LISTED ENTRIES.

┄┄┄┄┄┄

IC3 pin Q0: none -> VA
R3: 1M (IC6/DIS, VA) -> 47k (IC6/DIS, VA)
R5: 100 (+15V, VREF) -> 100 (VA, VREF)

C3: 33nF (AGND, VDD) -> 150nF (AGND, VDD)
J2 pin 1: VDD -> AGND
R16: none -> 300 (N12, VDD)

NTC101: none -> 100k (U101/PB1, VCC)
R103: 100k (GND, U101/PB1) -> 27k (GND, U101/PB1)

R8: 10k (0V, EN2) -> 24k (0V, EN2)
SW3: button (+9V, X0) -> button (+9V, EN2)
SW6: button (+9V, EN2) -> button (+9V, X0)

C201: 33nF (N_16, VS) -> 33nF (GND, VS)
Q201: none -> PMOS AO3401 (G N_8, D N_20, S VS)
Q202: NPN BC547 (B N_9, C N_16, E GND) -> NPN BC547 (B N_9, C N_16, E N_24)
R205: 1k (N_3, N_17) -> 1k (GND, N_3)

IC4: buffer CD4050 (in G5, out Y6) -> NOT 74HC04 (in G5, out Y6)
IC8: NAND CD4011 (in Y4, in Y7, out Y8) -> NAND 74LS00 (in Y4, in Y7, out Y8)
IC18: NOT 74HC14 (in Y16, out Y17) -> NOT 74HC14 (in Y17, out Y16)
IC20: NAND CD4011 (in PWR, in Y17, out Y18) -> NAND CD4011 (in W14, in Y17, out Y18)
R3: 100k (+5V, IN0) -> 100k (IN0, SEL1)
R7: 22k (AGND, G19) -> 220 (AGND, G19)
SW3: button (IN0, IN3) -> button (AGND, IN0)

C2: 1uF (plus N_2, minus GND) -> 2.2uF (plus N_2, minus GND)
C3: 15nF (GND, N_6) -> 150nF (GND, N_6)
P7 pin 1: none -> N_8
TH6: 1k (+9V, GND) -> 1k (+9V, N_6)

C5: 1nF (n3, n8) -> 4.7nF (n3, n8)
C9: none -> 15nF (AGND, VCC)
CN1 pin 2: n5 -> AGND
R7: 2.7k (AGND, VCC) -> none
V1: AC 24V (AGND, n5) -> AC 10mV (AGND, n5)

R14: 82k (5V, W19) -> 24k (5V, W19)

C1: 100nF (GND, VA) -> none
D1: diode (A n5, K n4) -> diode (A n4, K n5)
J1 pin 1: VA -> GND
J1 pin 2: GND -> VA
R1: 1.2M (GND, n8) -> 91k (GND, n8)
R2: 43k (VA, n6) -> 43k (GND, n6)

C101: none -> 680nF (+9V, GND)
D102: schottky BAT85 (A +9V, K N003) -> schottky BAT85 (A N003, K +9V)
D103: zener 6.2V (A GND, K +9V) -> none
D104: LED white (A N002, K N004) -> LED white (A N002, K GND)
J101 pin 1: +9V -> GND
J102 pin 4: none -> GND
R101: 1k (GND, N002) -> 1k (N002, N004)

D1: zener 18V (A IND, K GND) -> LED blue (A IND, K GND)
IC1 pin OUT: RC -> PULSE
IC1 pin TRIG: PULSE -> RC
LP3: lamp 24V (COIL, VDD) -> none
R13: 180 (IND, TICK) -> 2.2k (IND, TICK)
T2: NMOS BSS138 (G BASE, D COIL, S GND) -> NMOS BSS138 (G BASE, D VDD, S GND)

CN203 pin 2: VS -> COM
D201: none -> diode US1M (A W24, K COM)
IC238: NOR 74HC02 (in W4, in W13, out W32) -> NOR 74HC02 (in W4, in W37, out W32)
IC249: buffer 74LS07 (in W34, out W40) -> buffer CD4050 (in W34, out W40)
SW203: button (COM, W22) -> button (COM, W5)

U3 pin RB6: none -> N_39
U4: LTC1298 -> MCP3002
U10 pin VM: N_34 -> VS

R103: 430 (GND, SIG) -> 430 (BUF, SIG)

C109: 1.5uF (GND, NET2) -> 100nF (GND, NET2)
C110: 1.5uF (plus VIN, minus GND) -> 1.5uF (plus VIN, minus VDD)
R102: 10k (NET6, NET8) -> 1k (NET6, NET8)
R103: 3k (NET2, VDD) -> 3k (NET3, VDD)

┄┄┄┄┄┄

ACTIVITY.
Scan the records above for the string "diode", and copy every line where it turns up.

TASK RESULT.
D1: diode (A n5, K n4) -> diode (A n4, K n5)
D201: none -> diode US1M (A W24, K COM)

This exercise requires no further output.